Copy the rows from the line containing "Image resolution: width=384 pixels, height=512 pixels. In" through the line containing "From the picture: From", including both of those lines.

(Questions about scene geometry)
________________________________________

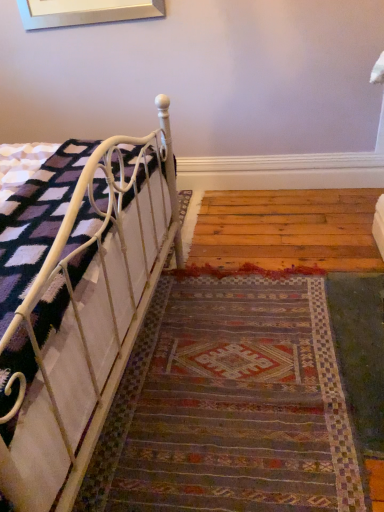
The image size is (384, 512). Describe the element at coordinates (76, 301) in the screenshot. I see `white metal bed at left` at that location.

Image resolution: width=384 pixels, height=512 pixels. In order to click on white metal bed at left in this screenshot , I will do `click(76, 301)`.

The height and width of the screenshot is (512, 384). I want to click on multicolored woven rug at center, so click(230, 405).

Measure the distance between point (137, 509) and camera.

Point (137, 509) and camera are 1.16 meters apart from each other.

What is the approximate height of multicolored woven rug at center?

It is 2.89 inches.

What do you see at coordinates (230, 405) in the screenshot?
I see `multicolored woven rug at center` at bounding box center [230, 405].

Locate an element on the screen. white metal bed at left is located at coordinates (76, 301).

Considering the positions of objects white metal bed at left and multicolored woven rug at center in the image provided, who is more to the right, white metal bed at left or multicolored woven rug at center?

Positioned to the right is multicolored woven rug at center.

In the image, is white metal bed at left positioned in front of or behind multicolored woven rug at center?

white metal bed at left is in front of multicolored woven rug at center.

Between point (26, 190) and point (331, 438), which one is positioned behind?

The point (26, 190) is farther from the camera.

From the picture: From the image's perspective, does white metal bed at left appear higher than multicolored woven rug at center?

Correct, white metal bed at left appears higher than multicolored woven rug at center in the image.

From a real-world perspective, does white metal bed at left stand above multicolored woven rug at center?

Indeed, from a real-world perspective, white metal bed at left stands above multicolored woven rug at center.

Between white metal bed at left and multicolored woven rug at center, which one has smaller width?

white metal bed at left is thinner.

Consider the image. Which of these two, white metal bed at left or multicolored woven rug at center, stands shorter?

Standing shorter between the two is multicolored woven rug at center.

Consider the image. Is white metal bed at left bigger or smaller than multicolored woven rug at center?

In the image, white metal bed at left appears to be larger than multicolored woven rug at center.

Is white metal bed at left outside of multicolored woven rug at center?

Indeed, white metal bed at left is completely outside multicolored woven rug at center.

Is white metal bed at left beside multicolored woven rug at center?

white metal bed at left and multicolored woven rug at center are not in contact.

Is white metal bed at left oriented away from multicolored woven rug at center?

white metal bed at left is not turned away from multicolored woven rug at center.

What's the angular difference between white metal bed at left and multicolored woven rug at center's facing directions?

There is a 178-degree angle between the facing directions of white metal bed at left and multicolored woven rug at center.

In the image, there is a white metal bed at left. Where is `doormat below it (from a real-world perspective)`? Image resolution: width=384 pixels, height=512 pixels. doormat below it (from a real-world perspective) is located at coordinates (230, 405).

Which is more to the left, multicolored woven rug at center or white metal bed at left?

Positioned to the left is white metal bed at left.

Is multicolored woven rug at center in front of or behind white metal bed at left in the image?

multicolored woven rug at center is behind white metal bed at left.

Which is in front, point (191, 312) or point (44, 163)?

The point (44, 163) is closer to the camera.

From the image's perspective, who appears lower, multicolored woven rug at center or white metal bed at left?

multicolored woven rug at center is shown below in the image.

From a real-world perspective, between multicolored woven rug at center and white metal bed at left, who is vertically higher?

In real-world perspective, white metal bed at left is above.

Is multicolored woven rug at center wider than white metal bed at left?

Correct, the width of multicolored woven rug at center exceeds that of white metal bed at left.

Is multicolored woven rug at center taller than white metal bed at left?

No.

Who is bigger, multicolored woven rug at center or white metal bed at left?

Bigger between the two is white metal bed at left.

Is multicolored woven rug at center inside the boundaries of white metal bed at left, or outside?

multicolored woven rug at center exists outside the volume of white metal bed at left.

Is multicolored woven rug at center touching white metal bed at left?

No, multicolored woven rug at center is not in contact with white metal bed at left.

Is multicolored woven rug at center positioned with its back to white metal bed at left?

No, white metal bed at left is not at the back of multicolored woven rug at center.

What's the angular difference between multicolored woven rug at center and white metal bed at left's facing directions?

multicolored woven rug at center and white metal bed at left are facing 178 degrees away from each other.

What are the coordinates of `bed above the multicolored woven rug at center (from a real-world perspective)` in the screenshot? It's located at (76, 301).

Where is `doormat below the white metal bed at left (from the image's perspective)`? The width and height of the screenshot is (384, 512). doormat below the white metal bed at left (from the image's perspective) is located at coordinates (230, 405).

The width and height of the screenshot is (384, 512). I want to click on doormat on the right side of white metal bed at left, so click(x=230, y=405).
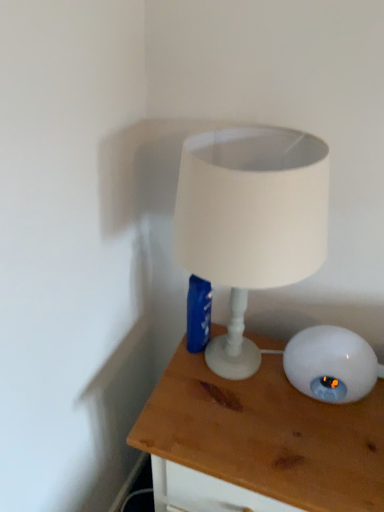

________________________________________

Final result:
Image resolution: width=384 pixels, height=512 pixels. In order to click on white metal bed at left in this screenshot , I will do `click(76, 301)`.

The height and width of the screenshot is (512, 384). I want to click on multicolored woven rug at center, so click(230, 405).

Measure the distance between point (137, 509) and camera.

Point (137, 509) and camera are 1.16 meters apart from each other.

What is the approximate height of multicolored woven rug at center?

It is 2.89 inches.

What do you see at coordinates (230, 405) in the screenshot?
I see `multicolored woven rug at center` at bounding box center [230, 405].

Locate an element on the screen. white metal bed at left is located at coordinates (76, 301).

Considering the positions of objects white metal bed at left and multicolored woven rug at center in the image provided, who is more to the right, white metal bed at left or multicolored woven rug at center?

Positioned to the right is multicolored woven rug at center.

In the image, is white metal bed at left positioned in front of or behind multicolored woven rug at center?

white metal bed at left is in front of multicolored woven rug at center.

Between point (26, 190) and point (331, 438), which one is positioned behind?

The point (26, 190) is farther from the camera.

From the picture: From the image's perspective, does white metal bed at left appear higher than multicolored woven rug at center?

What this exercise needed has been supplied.